▶ [What is expected] From the line containing "171, 60, 61>" through the last line of the entries, set down every line exactly and add nothing.

##### Input for this task

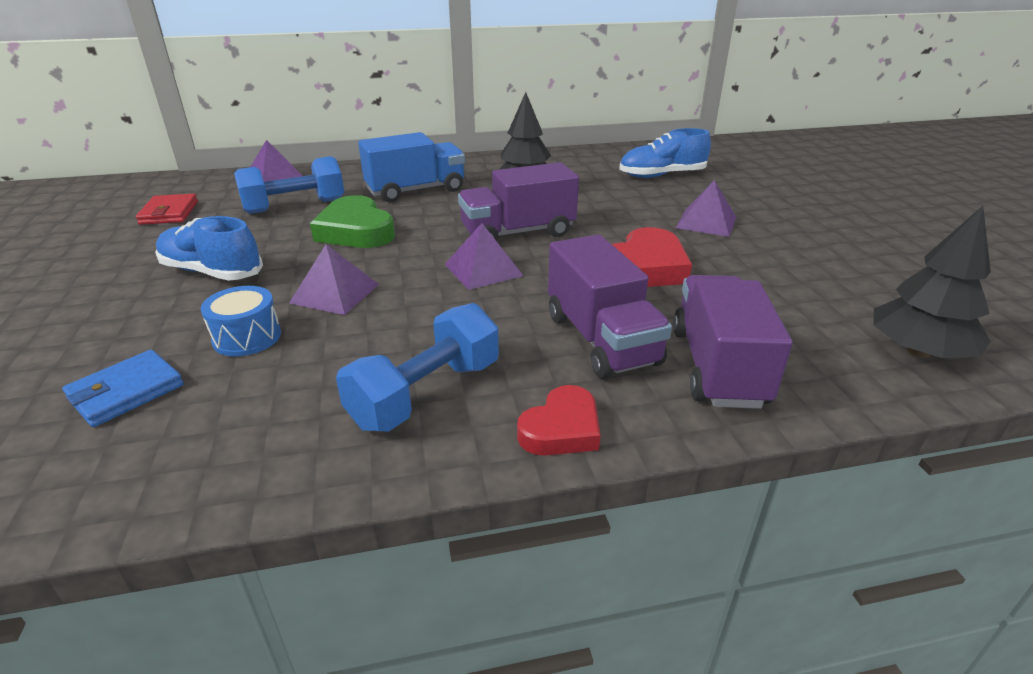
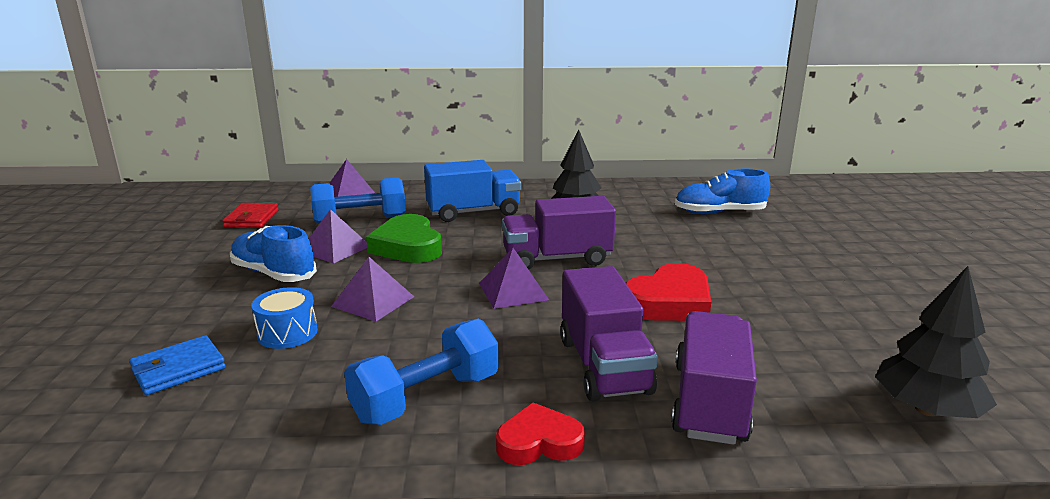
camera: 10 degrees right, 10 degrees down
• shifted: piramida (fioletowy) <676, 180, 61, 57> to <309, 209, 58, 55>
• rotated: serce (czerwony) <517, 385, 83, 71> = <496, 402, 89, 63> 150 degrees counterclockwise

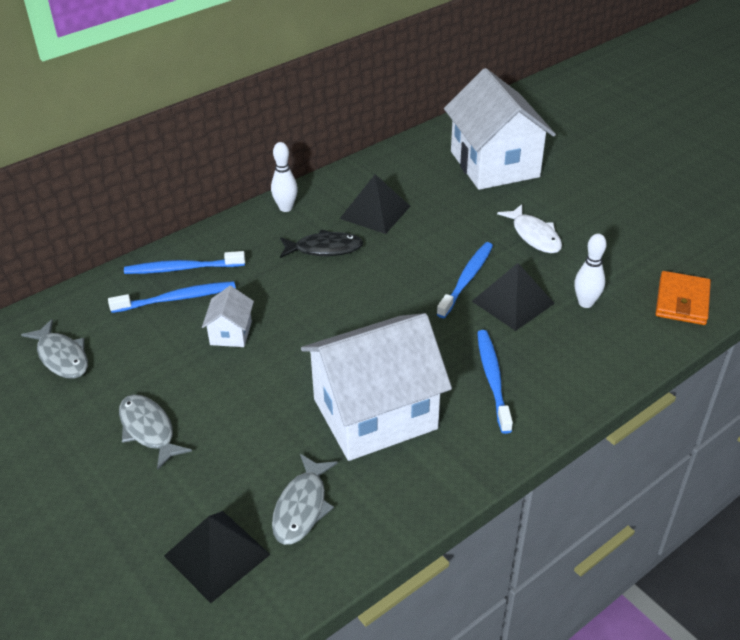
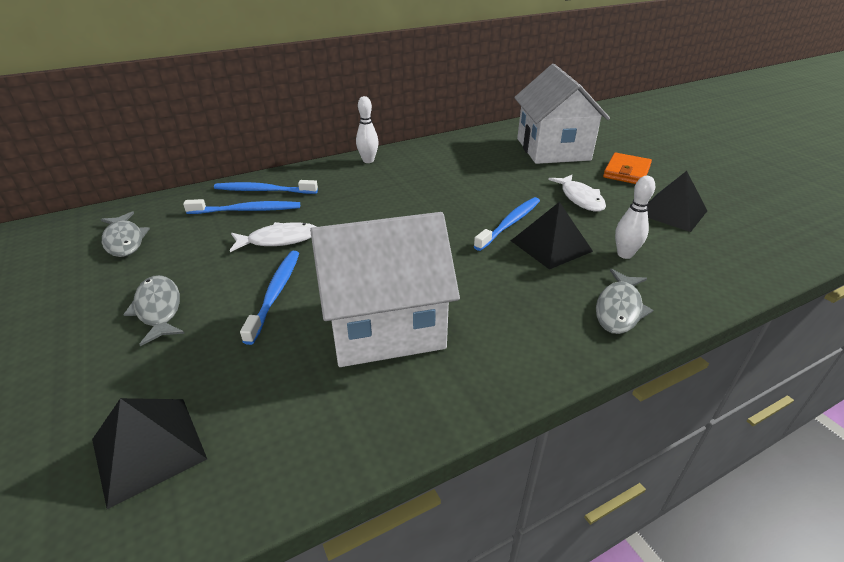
camera: 10 degrees right, 5 degrees down
• swapped: domek (biały) <202, 286, 52, 61> to ryba (biały) <230, 222, 86, 30>
• shifted: szczoteczka do zębów (niebieski) <477, 330, 36, 104> to <240, 251, 59, 94>
• shifted: ryba (szary) <272, 454, 66, 91> to <596, 269, 57, 65>
• shifted: portfel (pomarańczowy) <656, 271, 55, 54> to <603, 153, 49, 31>
• shifted: piramida (czarny) <340, 174, 70, 60> to <647, 171, 60, 61>
• gone: ryba (czarny) <280, 230, 84, 28>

##########

▶ [Output for this task]
• shifted: piramida (czarny) <340, 174, 70, 60> to <647, 171, 60, 61>
• gone: ryba (czarny) <280, 230, 84, 28>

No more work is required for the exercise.